Records supplied:
--------

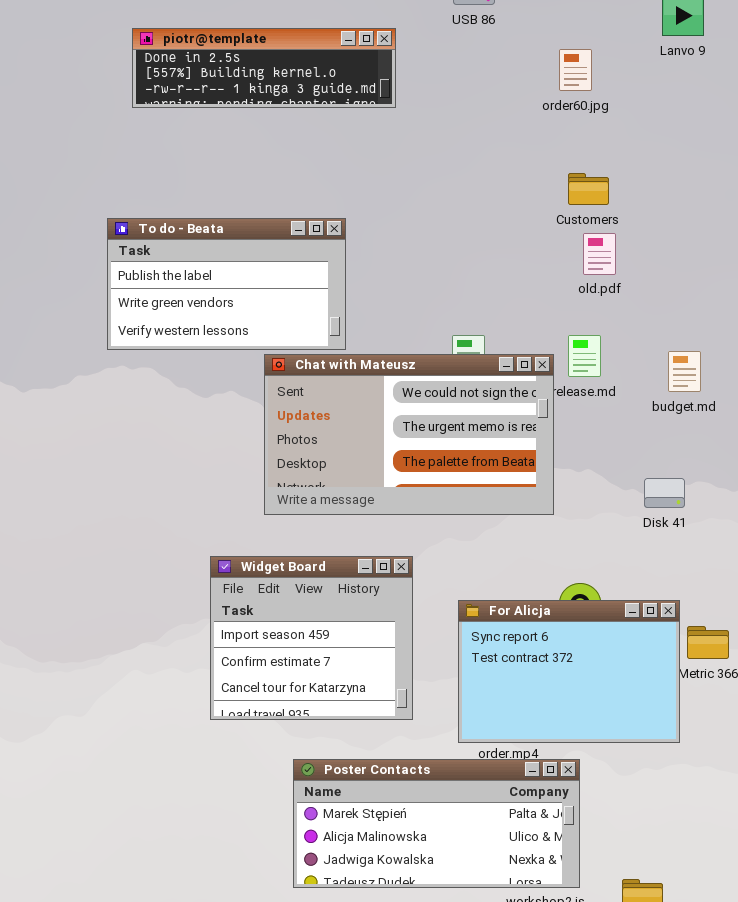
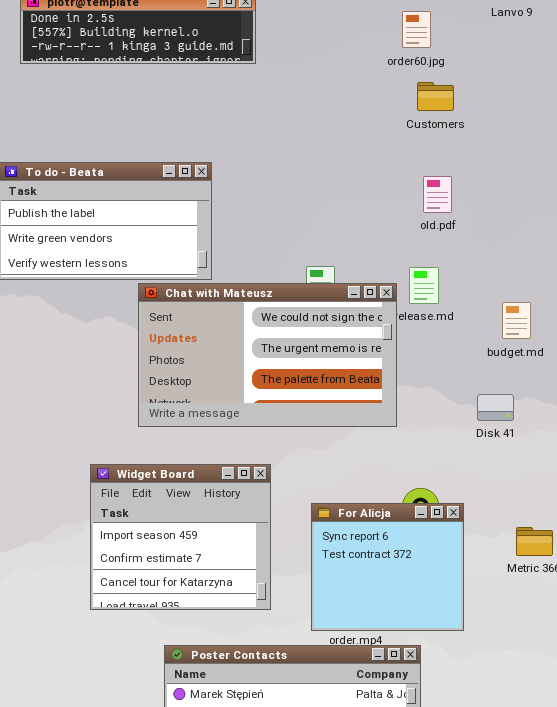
Customers: [568,173,609,205] -> [417,82,454,111], moved
budget.md: [668,351,701,392] -> [502,302,531,339], moved
For Alicja: [458,600,680,743] -> [311,503,464,631], resized

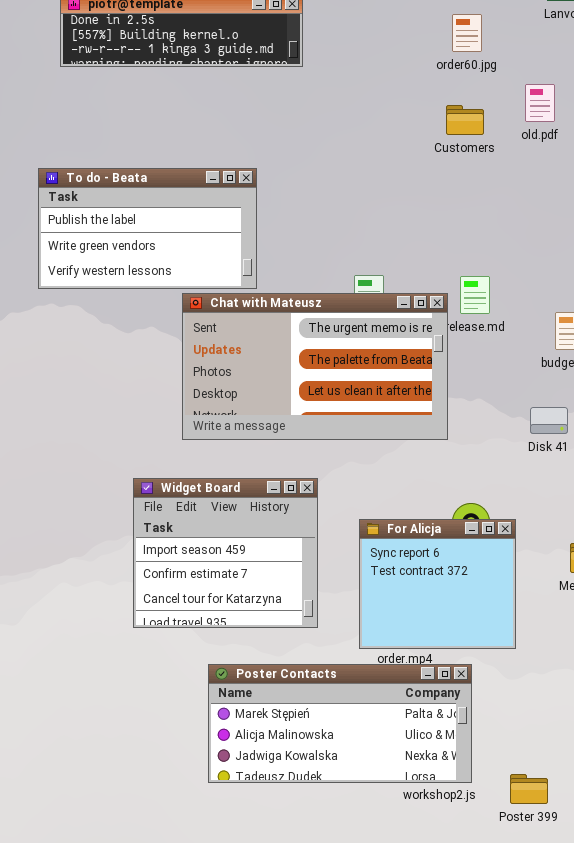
Customers: [417,82,454,111] -> [446,105,484,135], moved
old.pdf: [423,176,452,213] -> [525,84,555,122], moved
Chat with Mateusz: [138,283,397,427] -> [182,293,448,440], scrolled down 1 row

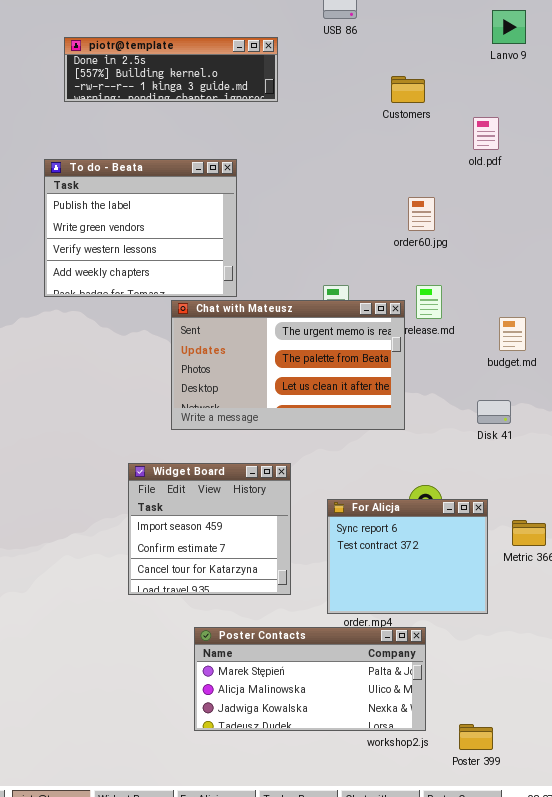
order60.jpg: [452,14,482,52] -> [408,197,435,231], moved
Customers: [446,105,484,135] -> [391,76,425,103], moved
To do - Beata: [38,168,257,289] -> [44,159,237,297], resized
For Alicja: [359,519,516,649] -> [327,499,488,614], resized

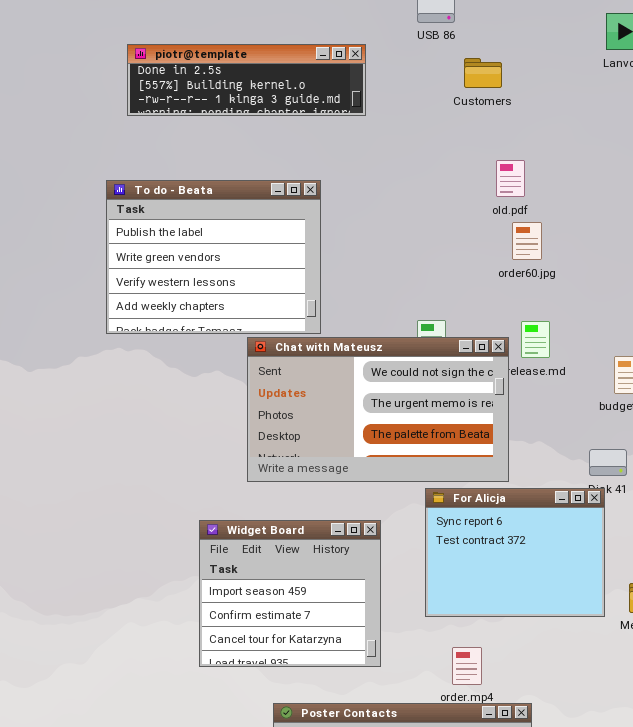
Customers: [391,76,425,103] -> [464,58,502,88], moved
old.pdf: [473,117,499,150] -> [496,160,525,197], moved
Chat with Mateusz: [171,300,405,430] -> [247,337,509,482], scrolled up 1 row
For Alicja: [327,499,488,614] -> [425,488,605,617], moved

--------

How to complete this task: What lines in the entries above hold "Chat"? Copy every one.

Written response:
Chat with Mateusz: [138,283,397,427] -> [182,293,448,440], scrolled down 1 row
Chat with Mateusz: [171,300,405,430] -> [247,337,509,482], scrolled up 1 row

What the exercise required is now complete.